Your instructions: Copy all lines containing the string "glue" from the records below.

Entries shown:

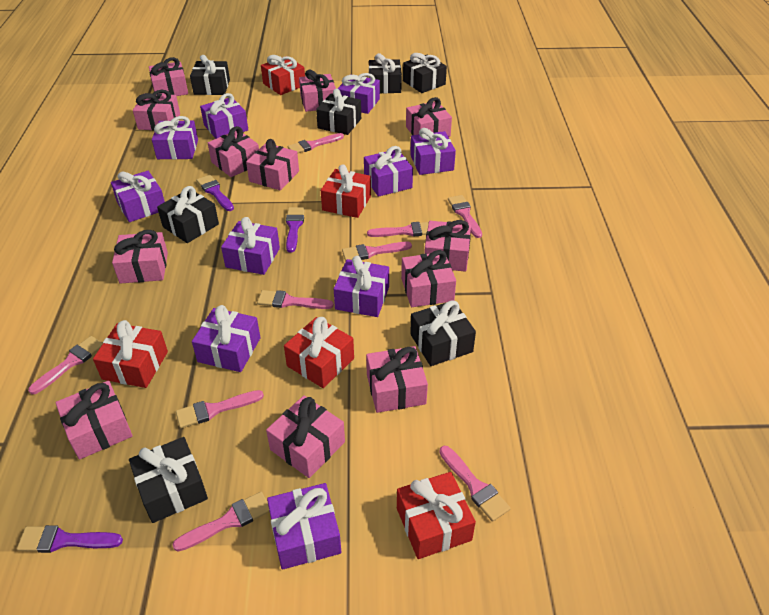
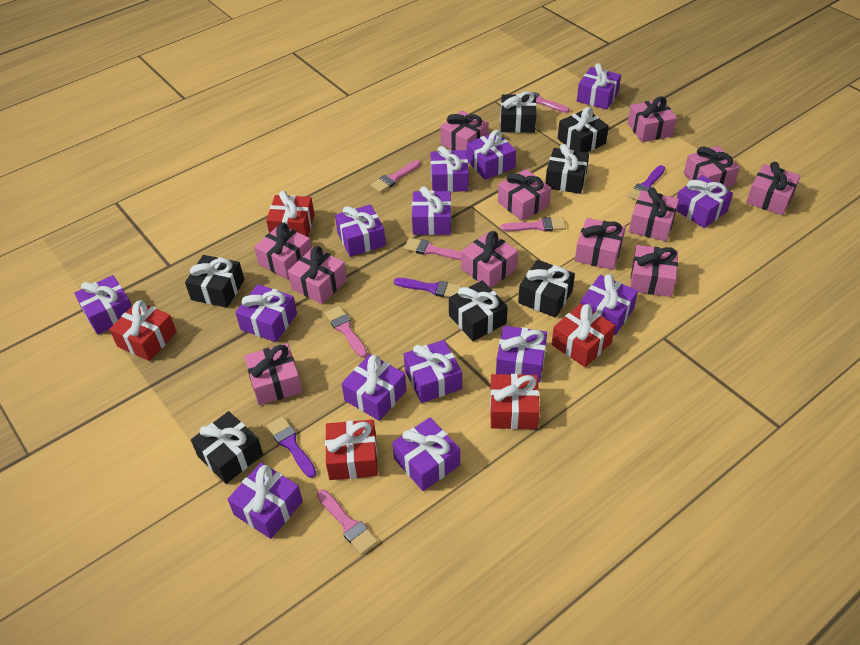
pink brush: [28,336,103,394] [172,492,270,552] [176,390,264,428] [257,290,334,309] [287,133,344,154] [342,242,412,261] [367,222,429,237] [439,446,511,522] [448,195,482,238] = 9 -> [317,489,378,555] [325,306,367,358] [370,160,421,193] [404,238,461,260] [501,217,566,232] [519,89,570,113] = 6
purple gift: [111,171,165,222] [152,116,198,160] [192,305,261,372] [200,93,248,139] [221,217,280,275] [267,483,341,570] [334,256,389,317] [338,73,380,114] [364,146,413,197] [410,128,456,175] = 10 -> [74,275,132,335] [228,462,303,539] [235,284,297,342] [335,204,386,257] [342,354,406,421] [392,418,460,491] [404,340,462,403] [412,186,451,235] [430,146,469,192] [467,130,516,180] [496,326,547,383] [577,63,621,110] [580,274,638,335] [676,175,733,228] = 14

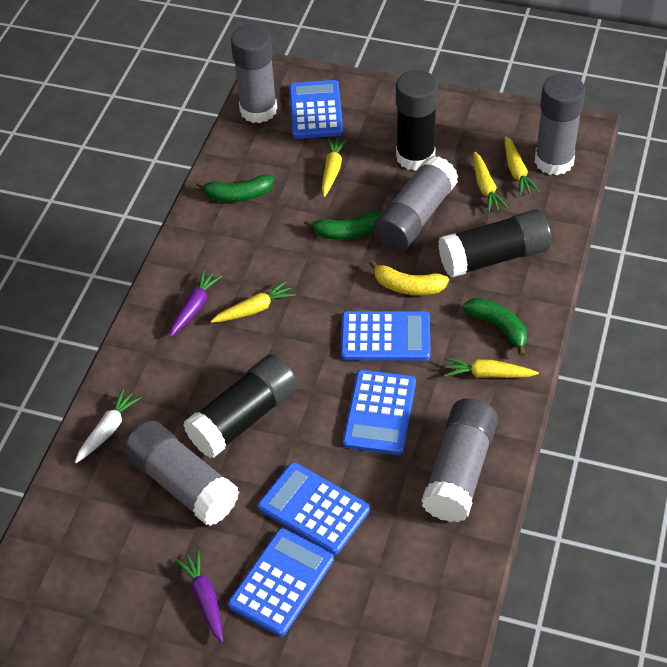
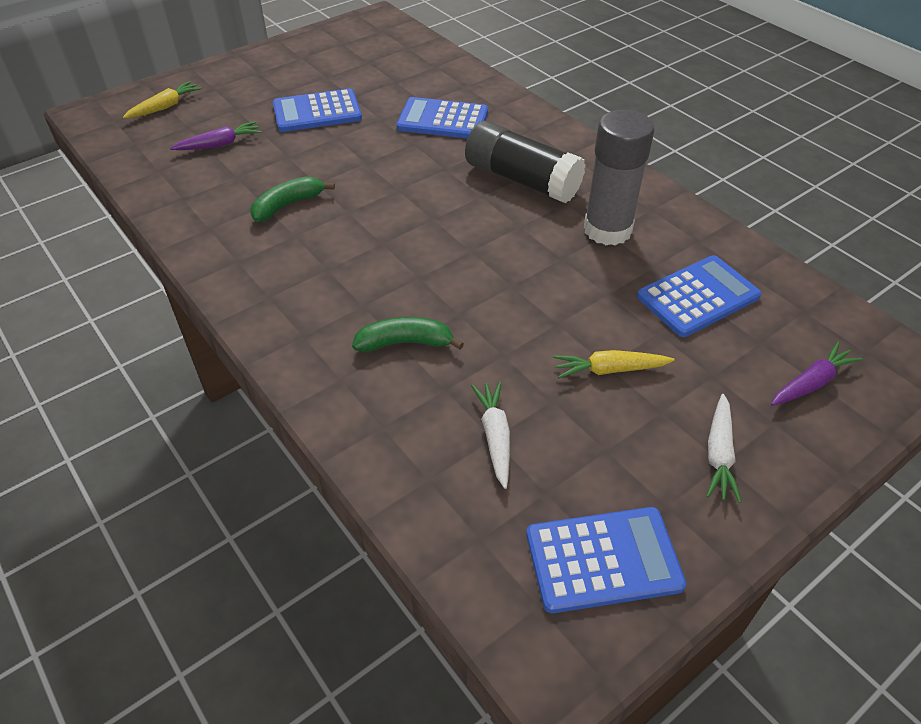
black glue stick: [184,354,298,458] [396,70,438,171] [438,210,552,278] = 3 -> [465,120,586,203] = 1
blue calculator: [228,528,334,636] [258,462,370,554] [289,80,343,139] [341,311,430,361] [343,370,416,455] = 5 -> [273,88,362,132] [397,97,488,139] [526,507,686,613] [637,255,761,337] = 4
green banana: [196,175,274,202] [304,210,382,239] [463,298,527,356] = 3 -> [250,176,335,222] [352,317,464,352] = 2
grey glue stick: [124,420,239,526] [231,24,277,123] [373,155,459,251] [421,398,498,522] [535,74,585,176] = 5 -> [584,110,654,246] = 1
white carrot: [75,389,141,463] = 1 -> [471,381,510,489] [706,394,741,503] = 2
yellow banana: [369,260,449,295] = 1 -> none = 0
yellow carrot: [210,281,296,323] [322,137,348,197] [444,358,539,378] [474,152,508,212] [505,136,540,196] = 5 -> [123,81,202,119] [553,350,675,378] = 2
==
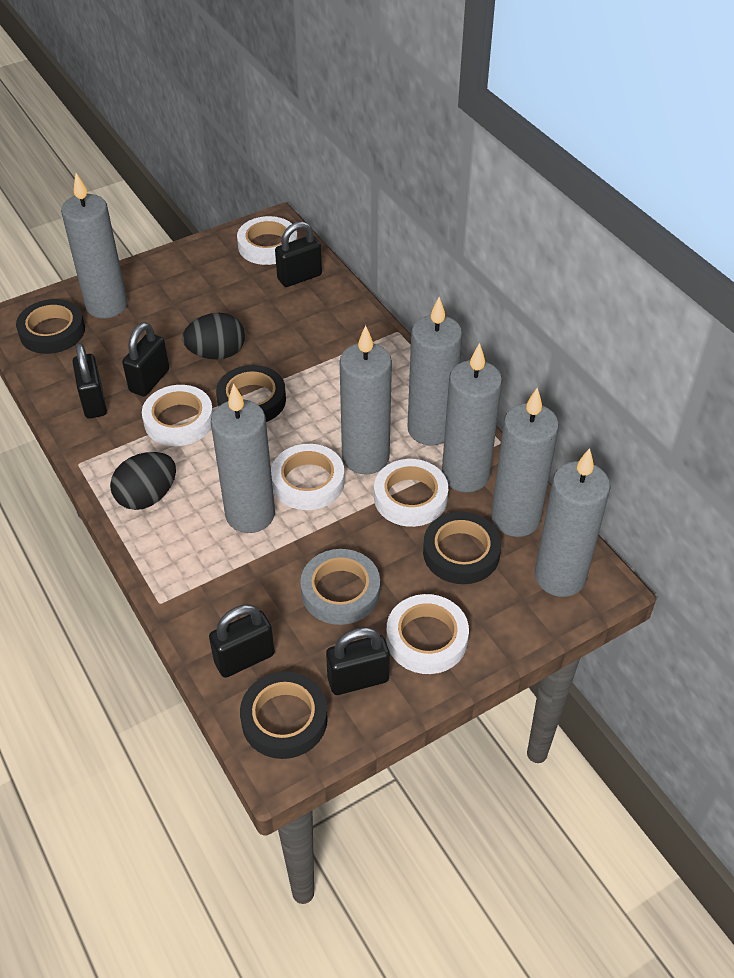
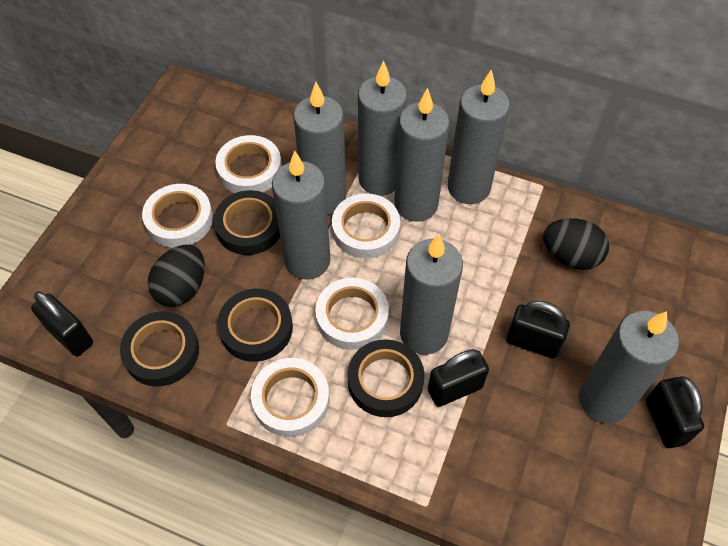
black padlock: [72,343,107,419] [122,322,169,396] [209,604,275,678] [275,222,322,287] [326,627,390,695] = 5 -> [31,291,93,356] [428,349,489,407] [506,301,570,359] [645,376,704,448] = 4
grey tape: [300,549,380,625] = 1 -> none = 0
---
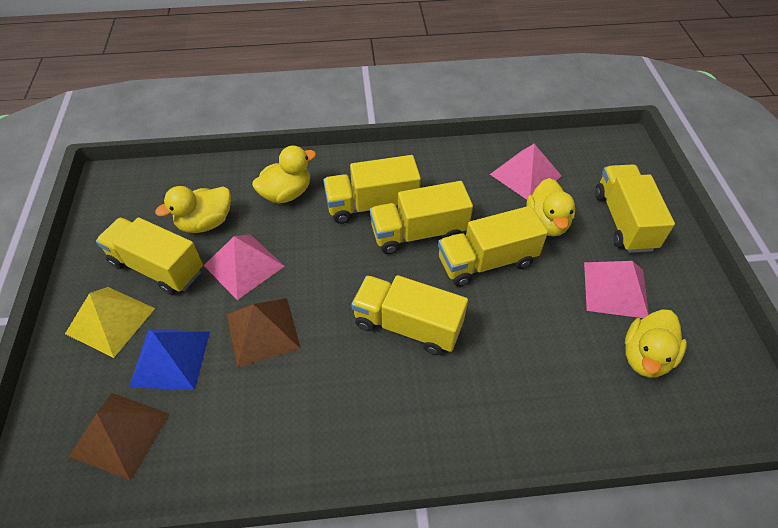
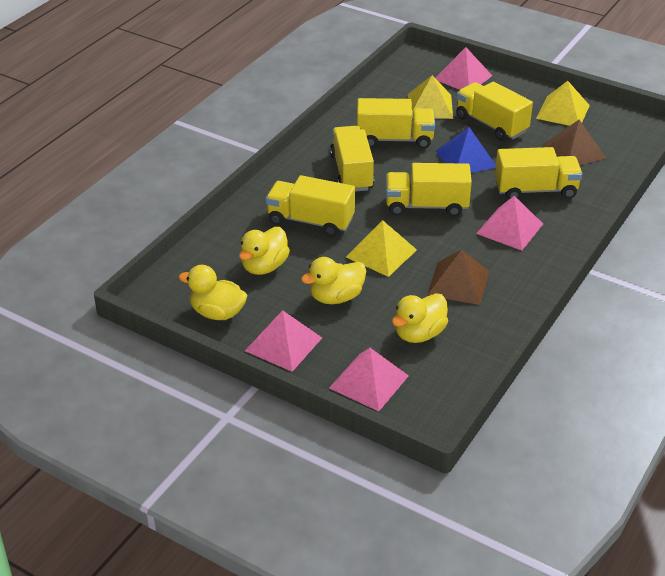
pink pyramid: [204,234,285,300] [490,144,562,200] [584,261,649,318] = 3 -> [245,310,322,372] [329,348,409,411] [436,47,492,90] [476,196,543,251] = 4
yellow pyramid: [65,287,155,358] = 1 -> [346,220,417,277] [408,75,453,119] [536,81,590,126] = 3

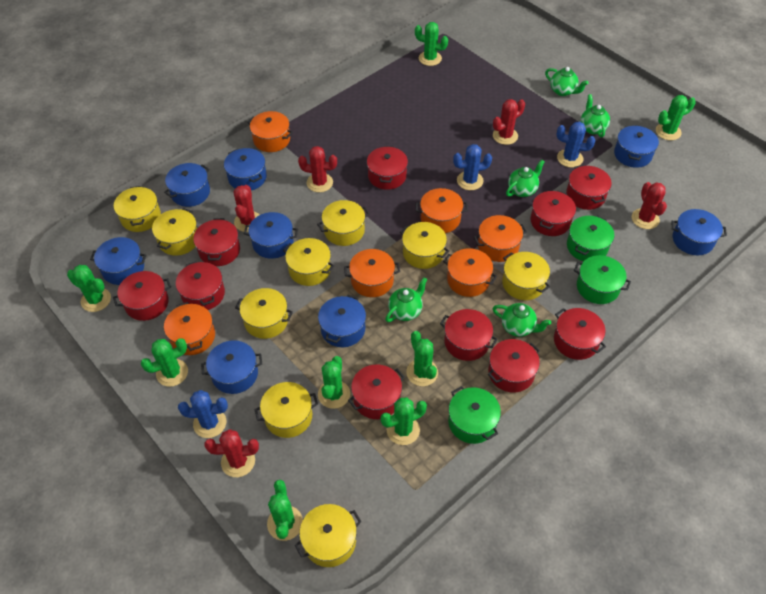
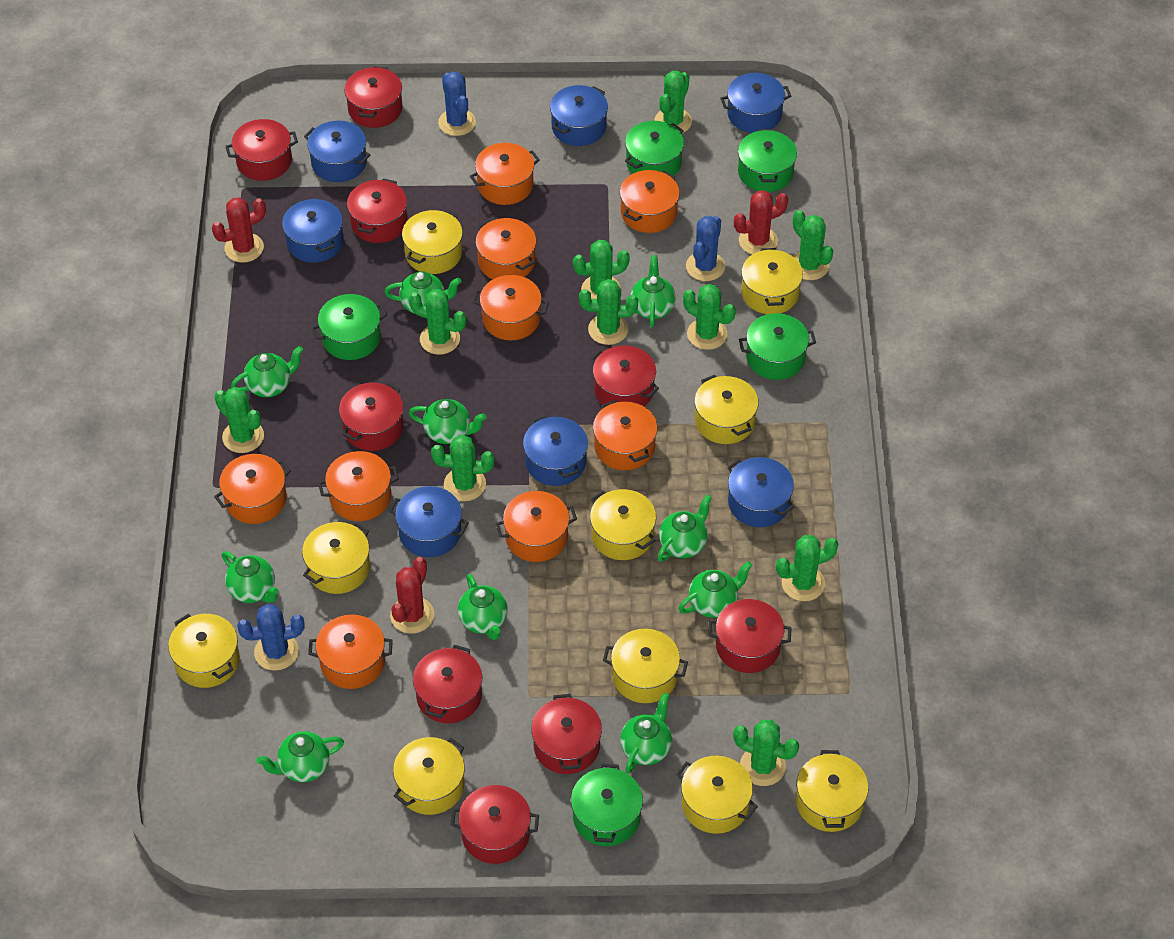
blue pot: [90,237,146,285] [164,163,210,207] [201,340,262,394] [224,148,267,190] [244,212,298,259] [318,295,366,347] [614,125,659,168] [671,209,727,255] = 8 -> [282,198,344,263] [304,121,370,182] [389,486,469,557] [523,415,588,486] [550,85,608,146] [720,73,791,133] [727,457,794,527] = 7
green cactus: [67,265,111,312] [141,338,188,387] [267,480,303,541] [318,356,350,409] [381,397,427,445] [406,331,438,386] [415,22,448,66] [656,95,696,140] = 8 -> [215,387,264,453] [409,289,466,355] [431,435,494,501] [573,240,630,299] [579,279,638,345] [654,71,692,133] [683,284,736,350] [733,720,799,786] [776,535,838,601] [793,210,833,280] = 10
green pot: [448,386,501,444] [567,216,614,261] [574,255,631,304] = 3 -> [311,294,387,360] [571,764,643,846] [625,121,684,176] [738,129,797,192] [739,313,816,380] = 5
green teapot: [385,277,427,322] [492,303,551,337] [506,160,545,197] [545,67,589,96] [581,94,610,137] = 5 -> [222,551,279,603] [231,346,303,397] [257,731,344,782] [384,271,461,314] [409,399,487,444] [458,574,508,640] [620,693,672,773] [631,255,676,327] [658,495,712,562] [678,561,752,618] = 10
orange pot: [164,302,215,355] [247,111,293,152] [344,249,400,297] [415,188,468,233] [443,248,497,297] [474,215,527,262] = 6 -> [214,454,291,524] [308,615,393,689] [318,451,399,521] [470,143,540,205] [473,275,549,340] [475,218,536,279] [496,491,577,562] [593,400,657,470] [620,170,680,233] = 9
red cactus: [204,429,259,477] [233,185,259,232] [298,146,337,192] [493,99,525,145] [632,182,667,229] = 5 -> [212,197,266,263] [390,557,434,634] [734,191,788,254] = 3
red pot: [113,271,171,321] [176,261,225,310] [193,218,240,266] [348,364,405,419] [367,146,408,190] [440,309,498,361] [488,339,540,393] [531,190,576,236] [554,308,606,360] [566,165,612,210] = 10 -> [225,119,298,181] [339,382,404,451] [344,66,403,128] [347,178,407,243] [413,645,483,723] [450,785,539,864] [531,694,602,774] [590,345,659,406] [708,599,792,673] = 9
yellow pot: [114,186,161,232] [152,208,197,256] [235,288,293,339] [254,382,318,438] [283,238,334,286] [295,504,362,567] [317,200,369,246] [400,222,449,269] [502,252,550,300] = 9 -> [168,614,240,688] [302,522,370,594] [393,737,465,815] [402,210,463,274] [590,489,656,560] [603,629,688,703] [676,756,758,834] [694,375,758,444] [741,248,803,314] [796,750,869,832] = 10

Solution for this problem:
black glue stick: [184,354,298,458] [396,70,438,171] [438,210,552,278] = 3 -> [465,120,586,203] = 1
grey glue stick: [124,420,239,526] [231,24,277,123] [373,155,459,251] [421,398,498,522] [535,74,585,176] = 5 -> [584,110,654,246] = 1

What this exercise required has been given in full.